BEGIN Dataset

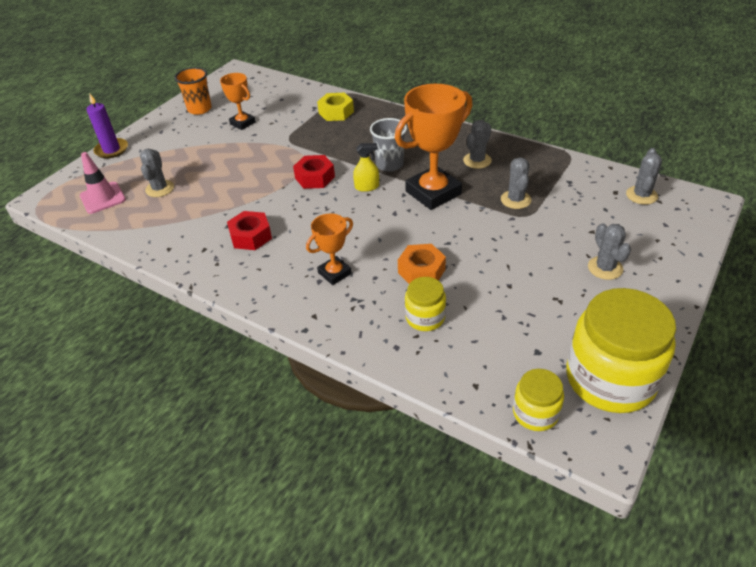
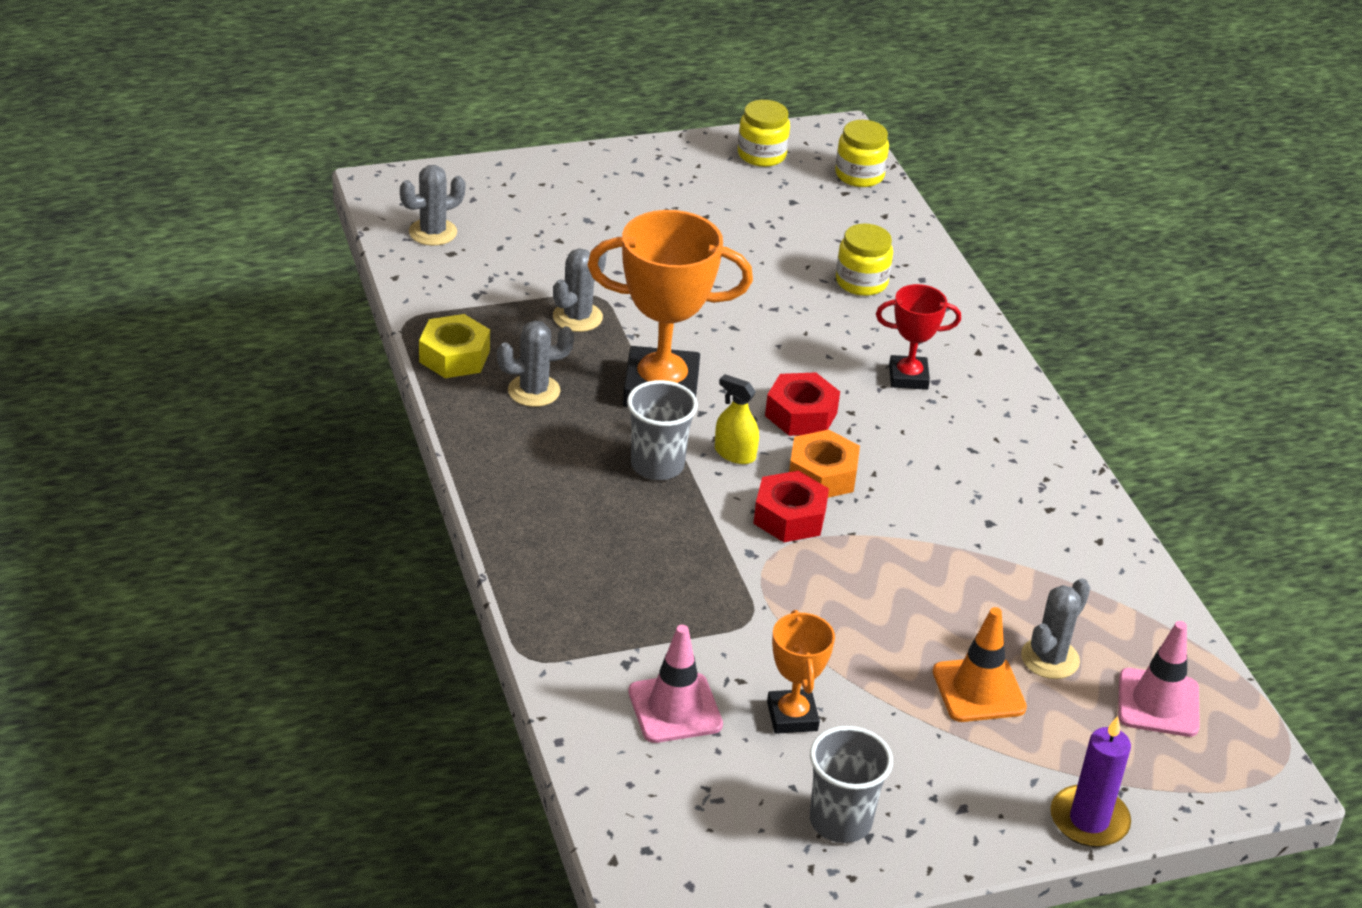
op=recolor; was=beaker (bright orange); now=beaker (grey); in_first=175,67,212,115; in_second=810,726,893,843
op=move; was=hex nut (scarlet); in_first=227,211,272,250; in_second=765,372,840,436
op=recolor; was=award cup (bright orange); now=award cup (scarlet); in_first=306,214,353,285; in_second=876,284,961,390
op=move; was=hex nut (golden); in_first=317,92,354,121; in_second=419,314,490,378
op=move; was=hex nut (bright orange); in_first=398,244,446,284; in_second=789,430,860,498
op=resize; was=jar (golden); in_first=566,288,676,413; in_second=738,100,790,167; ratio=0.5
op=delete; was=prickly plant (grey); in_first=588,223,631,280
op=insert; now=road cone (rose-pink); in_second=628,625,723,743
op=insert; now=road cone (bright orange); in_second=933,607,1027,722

END Dataset

Exercise: Write out again, exactly as they appear above, the lines from the one containing "op=resize; was=jar (golden);" to the final line, and only those.

Response box:
op=resize; was=jar (golden); in_first=566,288,676,413; in_second=738,100,790,167; ratio=0.5
op=delete; was=prickly plant (grey); in_first=588,223,631,280
op=insert; now=road cone (rose-pink); in_second=628,625,723,743
op=insert; now=road cone (bright orange); in_second=933,607,1027,722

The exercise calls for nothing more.